___ RECORDS FOR THIS EXERCISE ___

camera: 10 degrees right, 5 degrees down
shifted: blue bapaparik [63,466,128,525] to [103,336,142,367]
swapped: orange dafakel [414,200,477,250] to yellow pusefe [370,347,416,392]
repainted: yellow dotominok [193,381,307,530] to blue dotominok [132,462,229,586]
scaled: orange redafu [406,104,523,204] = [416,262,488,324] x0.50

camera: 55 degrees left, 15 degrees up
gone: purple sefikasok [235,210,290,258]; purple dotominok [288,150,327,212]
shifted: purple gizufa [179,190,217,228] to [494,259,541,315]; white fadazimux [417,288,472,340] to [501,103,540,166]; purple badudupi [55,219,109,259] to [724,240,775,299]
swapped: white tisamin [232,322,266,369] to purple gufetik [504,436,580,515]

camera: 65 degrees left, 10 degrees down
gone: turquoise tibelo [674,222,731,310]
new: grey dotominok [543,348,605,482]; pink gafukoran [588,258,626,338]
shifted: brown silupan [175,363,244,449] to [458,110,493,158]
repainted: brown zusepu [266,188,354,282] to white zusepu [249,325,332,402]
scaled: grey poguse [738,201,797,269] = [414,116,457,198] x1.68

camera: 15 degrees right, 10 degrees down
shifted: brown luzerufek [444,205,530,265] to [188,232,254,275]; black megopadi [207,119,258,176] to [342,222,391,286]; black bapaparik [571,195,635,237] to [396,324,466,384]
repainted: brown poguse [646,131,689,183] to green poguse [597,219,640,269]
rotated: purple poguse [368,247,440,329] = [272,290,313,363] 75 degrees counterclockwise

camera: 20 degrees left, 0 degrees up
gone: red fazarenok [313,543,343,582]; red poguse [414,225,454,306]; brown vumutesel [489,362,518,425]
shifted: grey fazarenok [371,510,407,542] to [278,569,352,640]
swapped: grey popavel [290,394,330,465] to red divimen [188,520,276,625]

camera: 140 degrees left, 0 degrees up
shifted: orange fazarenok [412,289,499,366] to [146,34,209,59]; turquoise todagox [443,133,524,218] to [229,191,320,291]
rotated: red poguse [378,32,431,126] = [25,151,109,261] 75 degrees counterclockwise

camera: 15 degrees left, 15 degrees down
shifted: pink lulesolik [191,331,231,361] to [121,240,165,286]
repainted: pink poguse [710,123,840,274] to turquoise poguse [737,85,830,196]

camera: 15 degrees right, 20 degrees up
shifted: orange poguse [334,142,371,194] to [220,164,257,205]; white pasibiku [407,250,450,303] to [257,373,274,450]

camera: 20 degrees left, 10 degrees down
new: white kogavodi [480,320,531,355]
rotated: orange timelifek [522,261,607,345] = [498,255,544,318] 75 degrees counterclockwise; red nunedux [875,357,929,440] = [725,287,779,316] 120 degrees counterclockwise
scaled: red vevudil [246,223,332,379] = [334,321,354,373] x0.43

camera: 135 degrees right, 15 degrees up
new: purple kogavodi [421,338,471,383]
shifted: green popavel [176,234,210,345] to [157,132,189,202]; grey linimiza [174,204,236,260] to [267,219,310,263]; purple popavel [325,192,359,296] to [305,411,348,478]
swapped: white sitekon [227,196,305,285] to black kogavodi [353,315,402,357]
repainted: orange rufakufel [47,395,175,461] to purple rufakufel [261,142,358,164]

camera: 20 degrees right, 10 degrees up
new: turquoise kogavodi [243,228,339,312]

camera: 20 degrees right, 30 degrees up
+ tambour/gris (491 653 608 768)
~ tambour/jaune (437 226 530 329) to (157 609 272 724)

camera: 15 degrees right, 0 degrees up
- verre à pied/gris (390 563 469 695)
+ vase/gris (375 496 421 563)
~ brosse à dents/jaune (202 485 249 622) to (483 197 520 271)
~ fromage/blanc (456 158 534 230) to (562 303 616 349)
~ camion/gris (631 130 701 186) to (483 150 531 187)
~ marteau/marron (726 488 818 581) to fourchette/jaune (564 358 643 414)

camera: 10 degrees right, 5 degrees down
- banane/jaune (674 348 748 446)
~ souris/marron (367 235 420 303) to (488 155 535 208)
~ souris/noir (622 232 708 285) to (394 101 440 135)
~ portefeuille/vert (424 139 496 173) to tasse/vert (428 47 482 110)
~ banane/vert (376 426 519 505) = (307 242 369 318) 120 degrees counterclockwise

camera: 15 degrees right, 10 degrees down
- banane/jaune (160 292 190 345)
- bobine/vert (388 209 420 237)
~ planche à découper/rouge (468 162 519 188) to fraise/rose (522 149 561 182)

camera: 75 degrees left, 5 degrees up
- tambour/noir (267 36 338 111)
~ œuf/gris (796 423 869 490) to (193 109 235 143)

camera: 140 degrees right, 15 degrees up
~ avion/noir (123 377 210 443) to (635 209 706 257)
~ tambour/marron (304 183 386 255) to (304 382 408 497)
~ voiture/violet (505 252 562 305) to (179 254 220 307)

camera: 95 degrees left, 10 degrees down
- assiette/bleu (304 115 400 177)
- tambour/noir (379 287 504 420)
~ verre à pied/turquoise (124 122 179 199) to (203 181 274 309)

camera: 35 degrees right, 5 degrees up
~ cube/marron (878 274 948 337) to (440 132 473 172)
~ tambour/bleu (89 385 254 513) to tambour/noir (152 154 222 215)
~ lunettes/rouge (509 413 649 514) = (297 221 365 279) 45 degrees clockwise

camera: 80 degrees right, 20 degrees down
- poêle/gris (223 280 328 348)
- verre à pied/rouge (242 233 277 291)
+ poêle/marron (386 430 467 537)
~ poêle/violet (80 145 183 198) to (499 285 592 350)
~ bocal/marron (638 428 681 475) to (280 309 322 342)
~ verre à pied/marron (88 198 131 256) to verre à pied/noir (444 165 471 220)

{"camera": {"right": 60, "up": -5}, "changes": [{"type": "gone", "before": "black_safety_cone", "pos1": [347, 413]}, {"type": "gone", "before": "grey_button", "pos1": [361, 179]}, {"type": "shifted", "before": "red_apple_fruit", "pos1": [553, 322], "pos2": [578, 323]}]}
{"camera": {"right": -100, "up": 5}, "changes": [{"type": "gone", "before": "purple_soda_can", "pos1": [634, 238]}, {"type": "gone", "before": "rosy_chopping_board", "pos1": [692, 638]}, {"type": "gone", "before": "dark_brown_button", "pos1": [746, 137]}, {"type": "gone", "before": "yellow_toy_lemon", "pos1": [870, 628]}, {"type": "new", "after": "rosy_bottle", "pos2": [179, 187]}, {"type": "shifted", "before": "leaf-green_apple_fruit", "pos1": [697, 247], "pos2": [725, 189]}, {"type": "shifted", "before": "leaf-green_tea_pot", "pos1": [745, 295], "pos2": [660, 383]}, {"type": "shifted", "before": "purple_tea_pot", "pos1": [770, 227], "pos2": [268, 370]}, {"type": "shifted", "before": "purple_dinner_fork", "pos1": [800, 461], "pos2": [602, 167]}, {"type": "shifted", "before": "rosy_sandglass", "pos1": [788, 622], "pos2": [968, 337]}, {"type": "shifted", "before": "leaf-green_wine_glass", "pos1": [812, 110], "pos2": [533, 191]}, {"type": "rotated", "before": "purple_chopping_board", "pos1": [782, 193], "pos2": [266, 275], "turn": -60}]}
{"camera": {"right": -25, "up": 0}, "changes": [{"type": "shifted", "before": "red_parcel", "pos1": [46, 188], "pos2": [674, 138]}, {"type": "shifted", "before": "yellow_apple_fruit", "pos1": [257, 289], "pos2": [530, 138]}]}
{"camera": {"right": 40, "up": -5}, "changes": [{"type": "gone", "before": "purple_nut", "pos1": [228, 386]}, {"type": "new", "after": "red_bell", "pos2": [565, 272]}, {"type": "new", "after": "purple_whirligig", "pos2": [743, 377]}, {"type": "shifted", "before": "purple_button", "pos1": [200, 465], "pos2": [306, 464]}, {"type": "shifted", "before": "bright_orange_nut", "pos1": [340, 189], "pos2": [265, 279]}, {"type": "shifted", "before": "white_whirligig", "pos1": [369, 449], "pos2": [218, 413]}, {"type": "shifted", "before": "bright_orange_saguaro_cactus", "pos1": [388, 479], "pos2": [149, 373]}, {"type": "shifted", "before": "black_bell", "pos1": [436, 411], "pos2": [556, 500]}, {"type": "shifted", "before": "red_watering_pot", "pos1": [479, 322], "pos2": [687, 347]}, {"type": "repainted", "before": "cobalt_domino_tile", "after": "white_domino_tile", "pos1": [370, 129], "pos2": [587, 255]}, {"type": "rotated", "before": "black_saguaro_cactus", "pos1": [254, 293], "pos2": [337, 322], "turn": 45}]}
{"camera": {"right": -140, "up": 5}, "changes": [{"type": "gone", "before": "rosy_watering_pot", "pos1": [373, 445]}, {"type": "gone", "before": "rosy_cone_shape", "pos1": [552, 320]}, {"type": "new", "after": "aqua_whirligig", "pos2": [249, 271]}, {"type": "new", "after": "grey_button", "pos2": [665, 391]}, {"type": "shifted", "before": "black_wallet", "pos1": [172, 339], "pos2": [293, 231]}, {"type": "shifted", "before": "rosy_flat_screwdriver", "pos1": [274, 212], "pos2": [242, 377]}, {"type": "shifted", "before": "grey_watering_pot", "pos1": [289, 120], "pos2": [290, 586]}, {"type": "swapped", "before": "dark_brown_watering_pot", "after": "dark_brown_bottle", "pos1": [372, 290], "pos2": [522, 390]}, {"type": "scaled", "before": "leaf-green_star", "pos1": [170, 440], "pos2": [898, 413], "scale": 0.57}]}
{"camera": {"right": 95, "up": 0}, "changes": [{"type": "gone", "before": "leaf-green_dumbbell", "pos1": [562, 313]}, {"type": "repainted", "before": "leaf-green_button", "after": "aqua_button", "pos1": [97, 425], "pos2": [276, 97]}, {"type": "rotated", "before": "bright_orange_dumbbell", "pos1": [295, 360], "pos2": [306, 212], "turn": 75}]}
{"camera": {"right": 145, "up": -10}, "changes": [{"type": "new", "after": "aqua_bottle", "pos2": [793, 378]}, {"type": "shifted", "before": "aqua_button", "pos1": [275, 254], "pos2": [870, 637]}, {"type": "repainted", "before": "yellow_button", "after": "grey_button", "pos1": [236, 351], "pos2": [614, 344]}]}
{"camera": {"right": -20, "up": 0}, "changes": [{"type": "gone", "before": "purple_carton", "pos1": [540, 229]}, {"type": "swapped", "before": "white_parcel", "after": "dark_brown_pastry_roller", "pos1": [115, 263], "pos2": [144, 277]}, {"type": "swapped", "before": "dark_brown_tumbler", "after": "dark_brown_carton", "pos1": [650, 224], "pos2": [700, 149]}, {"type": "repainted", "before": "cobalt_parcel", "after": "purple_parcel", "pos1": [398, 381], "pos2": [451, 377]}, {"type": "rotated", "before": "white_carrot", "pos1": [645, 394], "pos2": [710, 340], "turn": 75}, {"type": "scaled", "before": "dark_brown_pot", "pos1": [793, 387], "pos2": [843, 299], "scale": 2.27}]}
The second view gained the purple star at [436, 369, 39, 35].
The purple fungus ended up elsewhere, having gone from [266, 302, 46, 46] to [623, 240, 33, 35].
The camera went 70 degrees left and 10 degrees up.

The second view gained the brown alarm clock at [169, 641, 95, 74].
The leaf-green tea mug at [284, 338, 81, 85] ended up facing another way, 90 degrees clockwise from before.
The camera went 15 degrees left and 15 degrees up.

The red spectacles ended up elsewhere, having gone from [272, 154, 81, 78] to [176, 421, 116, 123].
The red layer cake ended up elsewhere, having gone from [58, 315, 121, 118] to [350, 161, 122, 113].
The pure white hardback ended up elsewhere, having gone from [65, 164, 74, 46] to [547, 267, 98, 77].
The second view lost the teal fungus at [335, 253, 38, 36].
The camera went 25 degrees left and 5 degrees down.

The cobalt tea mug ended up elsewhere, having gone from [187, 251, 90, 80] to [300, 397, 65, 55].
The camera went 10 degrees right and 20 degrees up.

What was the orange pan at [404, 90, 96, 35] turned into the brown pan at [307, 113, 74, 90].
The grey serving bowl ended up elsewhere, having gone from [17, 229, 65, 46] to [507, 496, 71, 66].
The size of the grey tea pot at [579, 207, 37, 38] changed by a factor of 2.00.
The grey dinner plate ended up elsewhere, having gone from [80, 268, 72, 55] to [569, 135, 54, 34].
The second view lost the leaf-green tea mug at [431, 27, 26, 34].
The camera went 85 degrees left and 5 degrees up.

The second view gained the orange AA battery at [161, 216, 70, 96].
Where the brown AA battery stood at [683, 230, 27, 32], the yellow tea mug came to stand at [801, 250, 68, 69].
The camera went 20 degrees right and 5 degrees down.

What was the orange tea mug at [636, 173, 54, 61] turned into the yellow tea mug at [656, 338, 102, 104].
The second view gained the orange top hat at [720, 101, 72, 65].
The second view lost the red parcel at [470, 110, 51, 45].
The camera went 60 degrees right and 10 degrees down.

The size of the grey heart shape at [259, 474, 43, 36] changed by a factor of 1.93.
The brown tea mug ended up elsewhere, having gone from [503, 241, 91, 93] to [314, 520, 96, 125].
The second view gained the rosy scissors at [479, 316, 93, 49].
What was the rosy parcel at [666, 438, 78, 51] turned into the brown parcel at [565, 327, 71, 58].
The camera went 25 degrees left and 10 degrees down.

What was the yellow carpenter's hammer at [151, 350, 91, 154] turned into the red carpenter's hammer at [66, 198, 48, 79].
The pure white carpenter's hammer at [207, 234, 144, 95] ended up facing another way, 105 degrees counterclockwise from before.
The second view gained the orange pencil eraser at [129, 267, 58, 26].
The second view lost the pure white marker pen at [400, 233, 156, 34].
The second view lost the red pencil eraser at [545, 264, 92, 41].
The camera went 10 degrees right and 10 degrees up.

___

TASK BRIEF
Write out exactly the lines from the start of the material through the line with "repainted: yellow dotominok". No other output is expected.

SOLUTION TO THIS EXERCISE
camera: 10 degrees right, 5 degrees down
shifted: blue bapaparik [63,466,128,525] to [103,336,142,367]
swapped: orange dafakel [414,200,477,250] to yellow pusefe [370,347,416,392]
repainted: yellow dotominok [193,381,307,530] to blue dotominok [132,462,229,586]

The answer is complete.